Word for word, restate the records from their first line through the line with "[(547,128),(540,130),(548,155),(555,153),(547,128)]", both ends included; omit each picture.

[Polygon vertex coordinate lists]
== Segment start ==
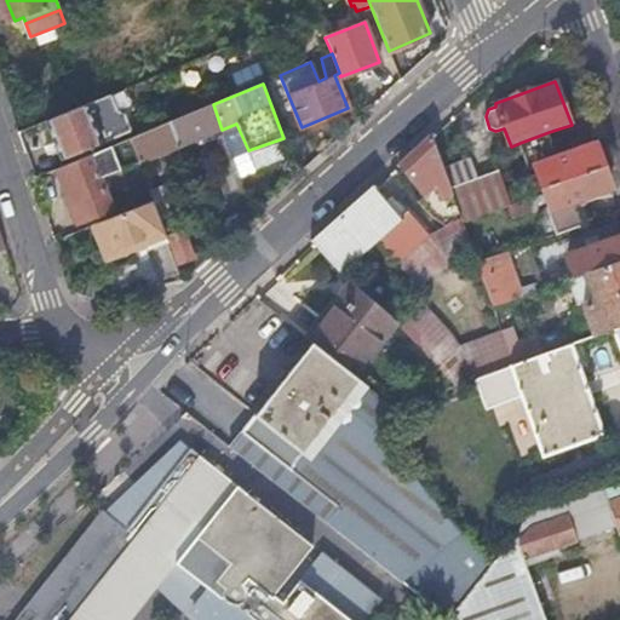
[(86,104),(46,120),(61,158),(101,142),(98,137),(104,135),(105,139),(130,130),(124,114),(116,112),(110,95),(86,104)]
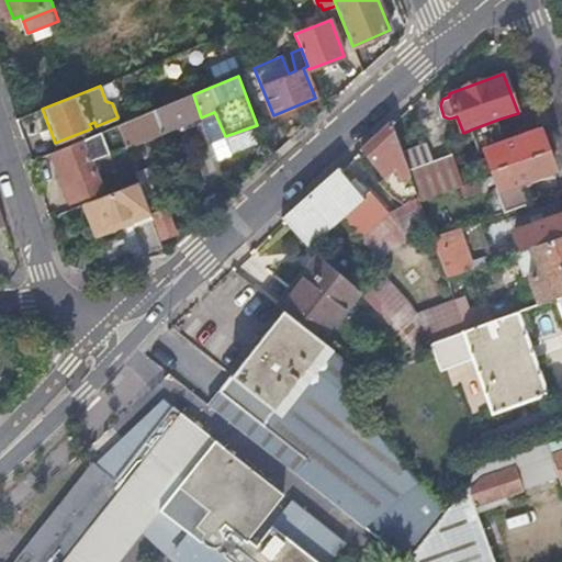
[(193,94),(192,93),(117,125),(124,143),(126,148),(183,124),(186,128),(195,125),(201,138),(191,142),(205,181),(223,173),(211,143),(201,117),(193,94)]
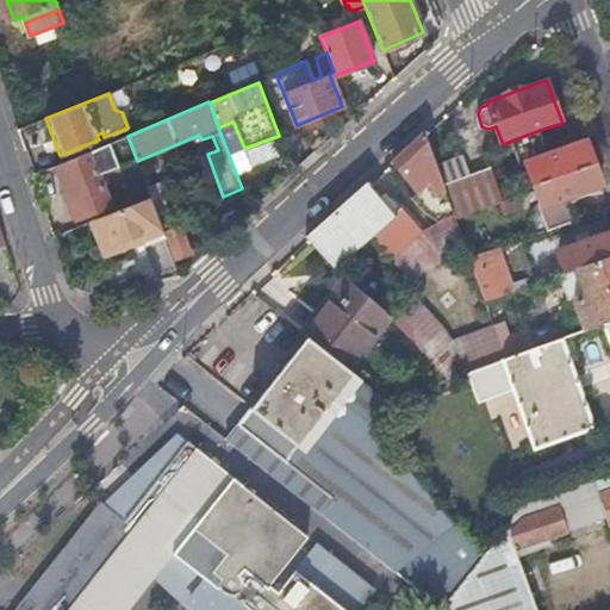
[(547,128),(540,130),(548,155),(555,153),(547,128)]
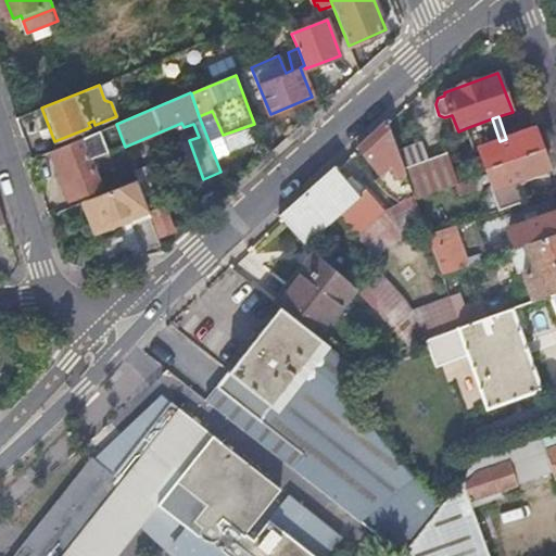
[(541,148),(534,129),(506,139),(500,141),(492,118),(466,128),(472,150),(480,148),(488,167),(541,148)]
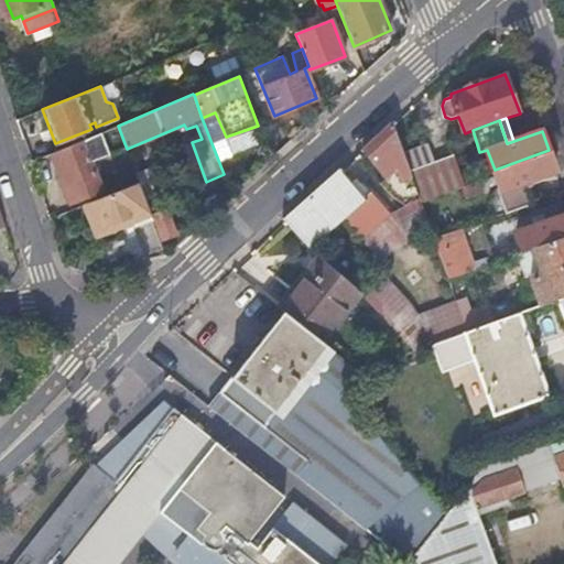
[(412,176),(410,172),(403,153),(392,123),(392,121),(361,150),(362,152),(386,179),(379,182),(396,201),(407,204),(413,201),(405,180),(412,176)]
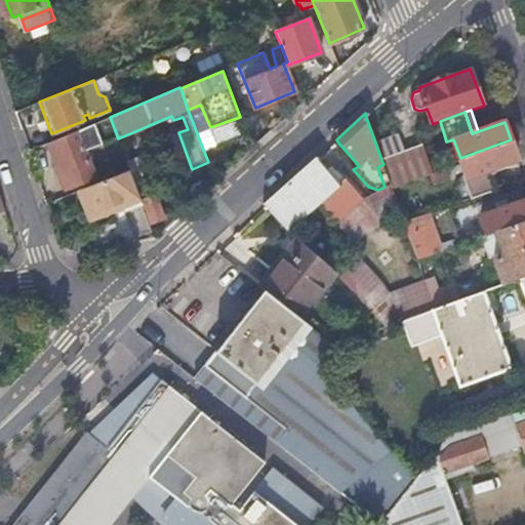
[(116,133),(110,117),(96,122),(103,138),(116,133)]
== Segment end ==
__Exercise solution__
[(86,104),(46,120),(61,158),(101,142),(98,137),(104,135),(105,139),(130,130),(124,114),(116,112),(110,95),(86,104)]
[(193,94),(192,93),(117,125),(124,143),(126,148),(183,124),(186,128),(195,125),(201,138),(191,142),(205,181),(223,173),(211,143),(201,117),(193,94)]
[(547,128),(540,130),(548,155),(555,153),(547,128)]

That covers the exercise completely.